=== Begin Enclosure ===

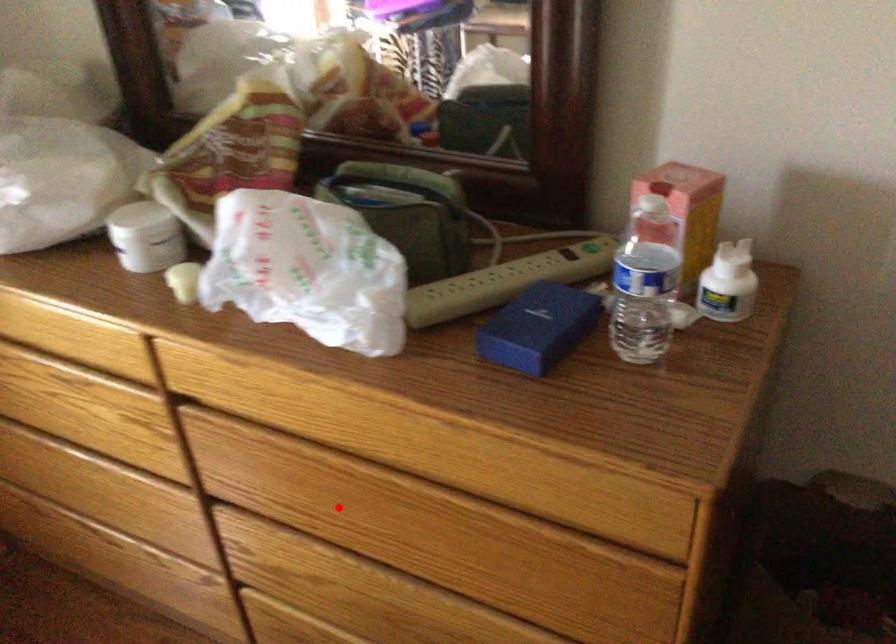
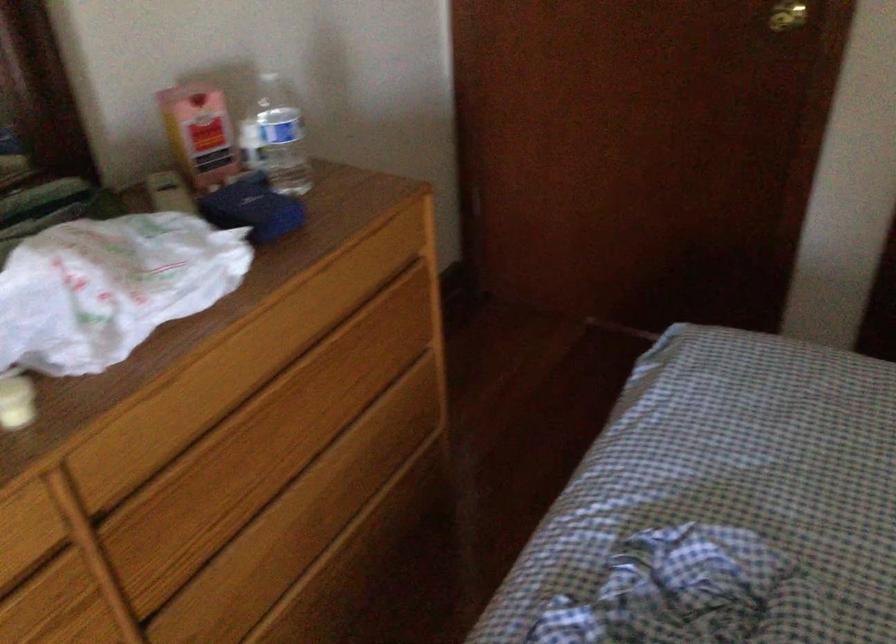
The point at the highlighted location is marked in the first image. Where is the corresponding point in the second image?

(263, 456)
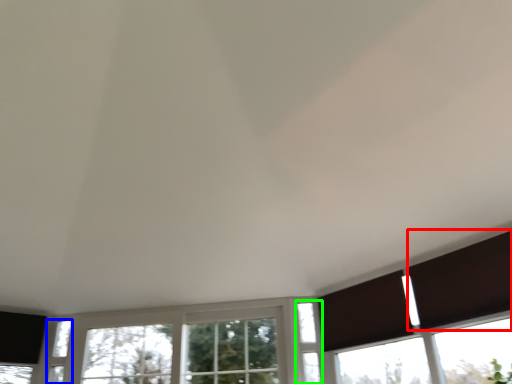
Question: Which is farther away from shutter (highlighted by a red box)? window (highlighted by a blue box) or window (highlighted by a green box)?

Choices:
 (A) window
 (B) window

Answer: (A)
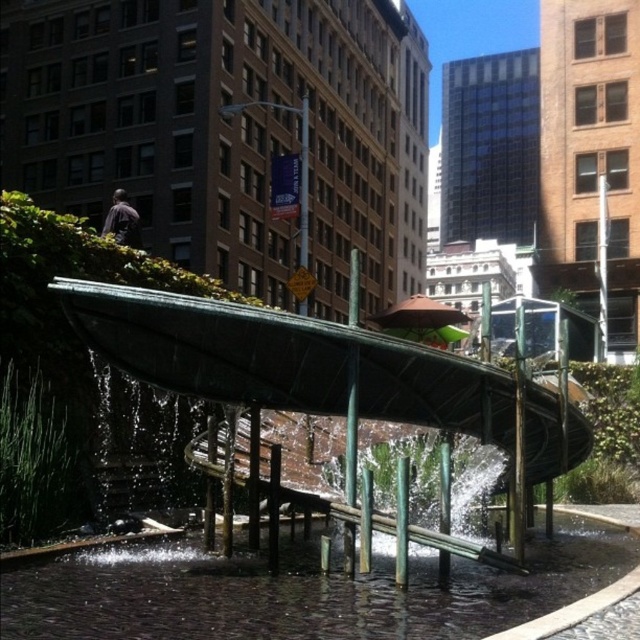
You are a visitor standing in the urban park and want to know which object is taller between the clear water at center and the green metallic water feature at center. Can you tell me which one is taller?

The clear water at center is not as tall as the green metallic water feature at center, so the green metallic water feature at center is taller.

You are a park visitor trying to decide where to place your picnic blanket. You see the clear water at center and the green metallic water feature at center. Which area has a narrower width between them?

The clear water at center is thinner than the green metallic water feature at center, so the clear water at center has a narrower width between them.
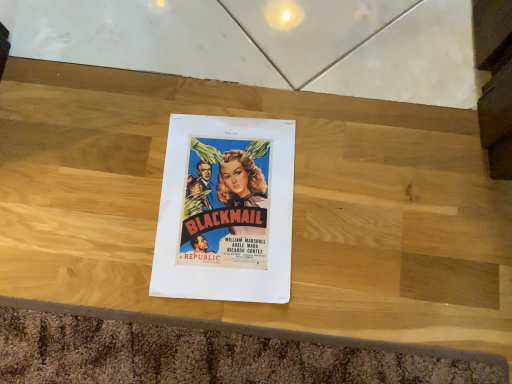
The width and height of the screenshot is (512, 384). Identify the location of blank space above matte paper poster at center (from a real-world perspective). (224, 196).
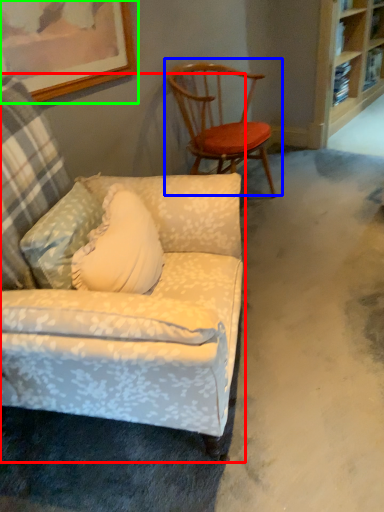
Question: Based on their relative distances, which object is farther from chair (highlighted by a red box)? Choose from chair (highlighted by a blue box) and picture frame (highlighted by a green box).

=== End Enclosure ===

What needs to be done: Reproduce all of the rows above with every instance of "highlighted" swapped for "outlined", leaving everything else unchanged and omitting the pictures.

Solution for this task:
The point at the outlined location is marked in the first image. Where is the corresponding point in the second image?

(263, 456)
Question: Which is farther away from shutter (outlined by a red box)? window (outlined by a blue box) or window (outlined by a green box)?

Choices:
 (A) window
 (B) window

Answer: (A)
You are a visitor standing in the urban park and want to know which object is taller between the clear water at center and the green metallic water feature at center. Can you tell me which one is taller?

The clear water at center is not as tall as the green metallic water feature at center, so the green metallic water feature at center is taller.

You are a park visitor trying to decide where to place your picnic blanket. You see the clear water at center and the green metallic water feature at center. Which area has a narrower width between them?

The clear water at center is thinner than the green metallic water feature at center, so the clear water at center has a narrower width between them.
The width and height of the screenshot is (512, 384). Identify the location of blank space above matte paper poster at center (from a real-world perspective). (224, 196).
Question: Based on their relative distances, which object is farther from chair (outlined by a red box)? Choose from chair (outlined by a blue box) and picture frame (outlined by a green box).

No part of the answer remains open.